Aim of the task
Output the whole listing below exactly, omitting the images.

Dataset extract
= Beginning of Section =

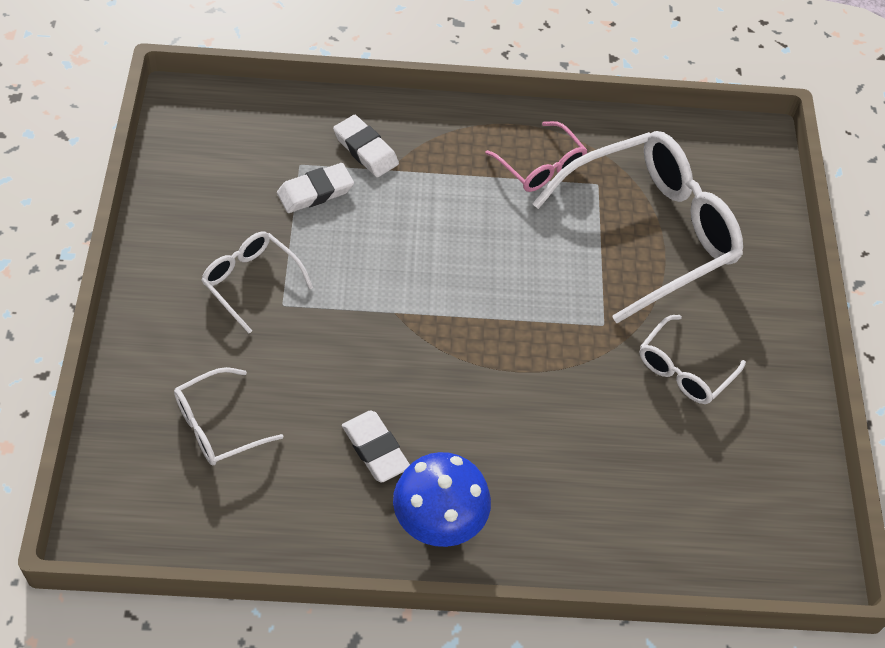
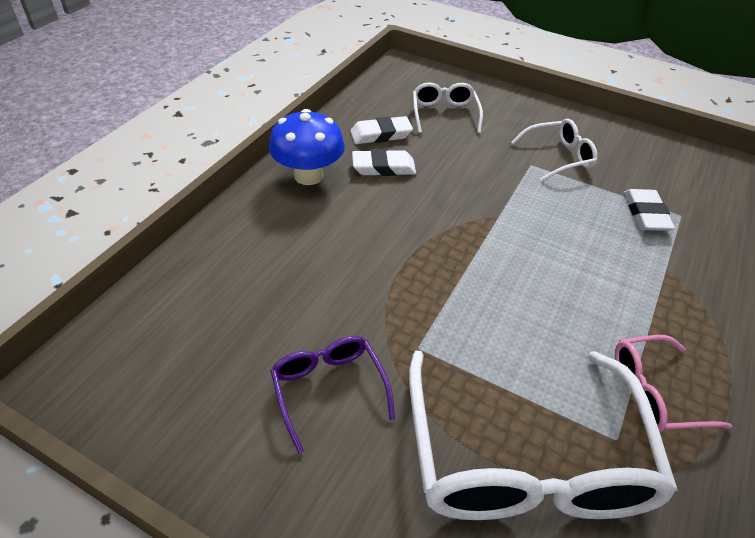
camera: 120 degrees right, 10 degrees down
(365, 150) = (696, 260): white eraser -> white eraser (381, 134)
(684, 369) = (329, 390): white glasses -> purple glasses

= End of Section =

Problem solution
camera: 120 degrees right, 10 degrees down
(365, 150) = (696, 260): white eraser -> white eraser (381, 134)
(684, 369) = (329, 390): white glasses -> purple glasses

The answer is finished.